__Data excerpts__
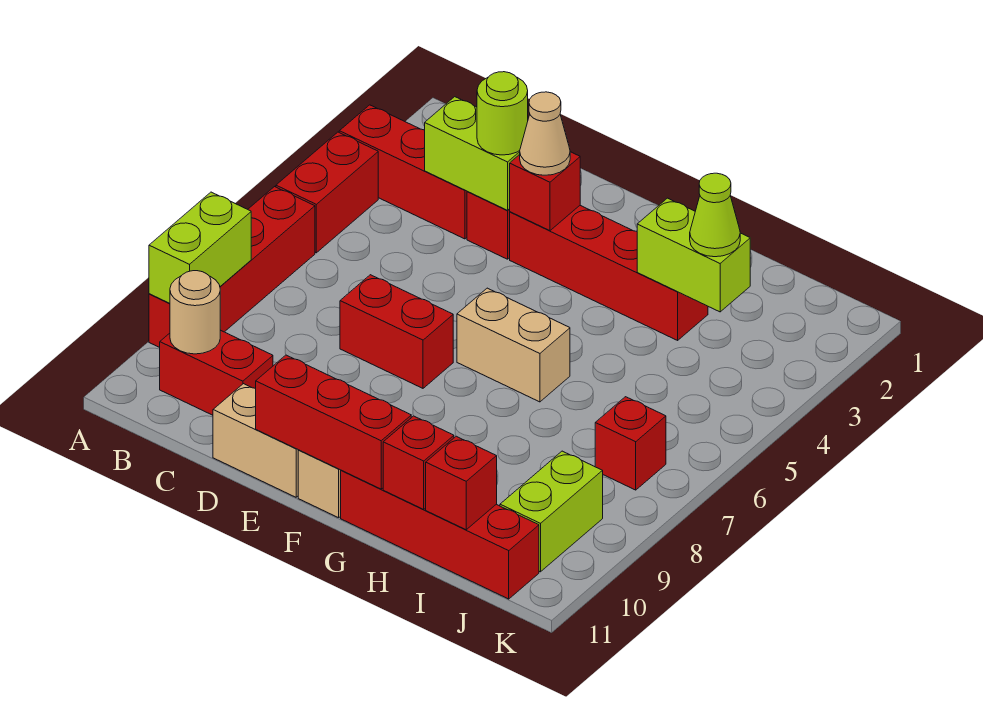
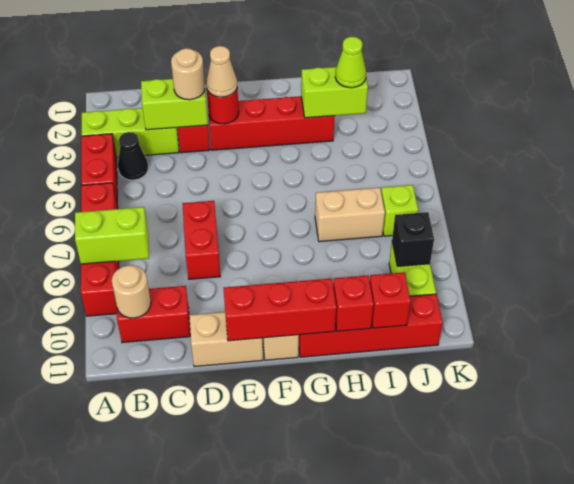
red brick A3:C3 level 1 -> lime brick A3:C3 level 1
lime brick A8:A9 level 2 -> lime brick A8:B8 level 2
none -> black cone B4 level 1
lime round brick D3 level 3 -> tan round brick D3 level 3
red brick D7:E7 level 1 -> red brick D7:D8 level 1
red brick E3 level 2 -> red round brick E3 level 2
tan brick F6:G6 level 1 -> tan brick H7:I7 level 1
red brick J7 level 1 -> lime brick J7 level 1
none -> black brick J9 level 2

---

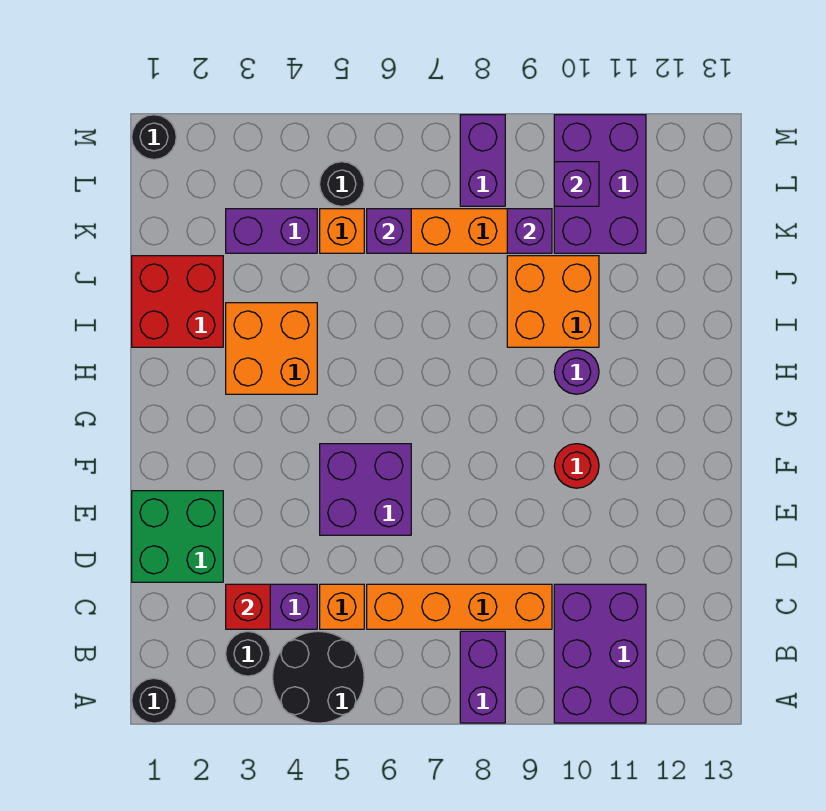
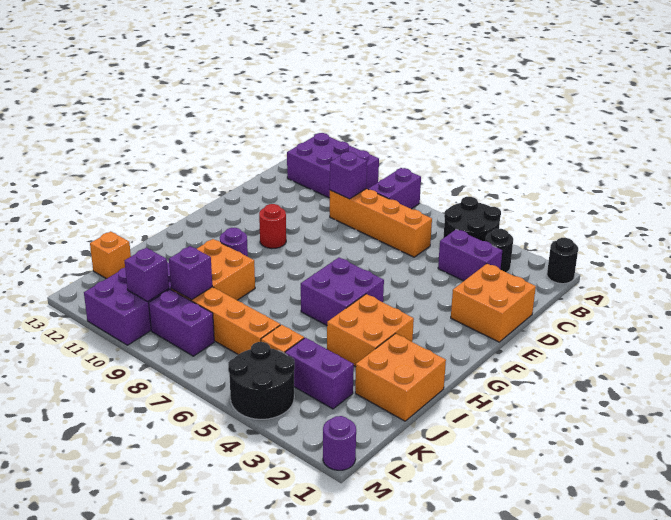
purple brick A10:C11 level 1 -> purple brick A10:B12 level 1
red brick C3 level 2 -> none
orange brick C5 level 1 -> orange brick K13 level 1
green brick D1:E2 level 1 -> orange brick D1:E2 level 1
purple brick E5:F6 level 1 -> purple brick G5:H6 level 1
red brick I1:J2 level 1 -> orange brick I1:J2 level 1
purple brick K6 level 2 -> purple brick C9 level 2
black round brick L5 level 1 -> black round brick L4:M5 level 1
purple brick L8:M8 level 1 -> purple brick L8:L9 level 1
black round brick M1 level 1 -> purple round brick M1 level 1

__Problem statement__
Provide every line from the material that contains the word "purple".

__Response__
purple brick A10:C11 level 1 -> purple brick A10:B12 level 1
purple brick E5:F6 level 1 -> purple brick G5:H6 level 1
purple brick K6 level 2 -> purple brick C9 level 2
purple brick L8:M8 level 1 -> purple brick L8:L9 level 1
black round brick M1 level 1 -> purple round brick M1 level 1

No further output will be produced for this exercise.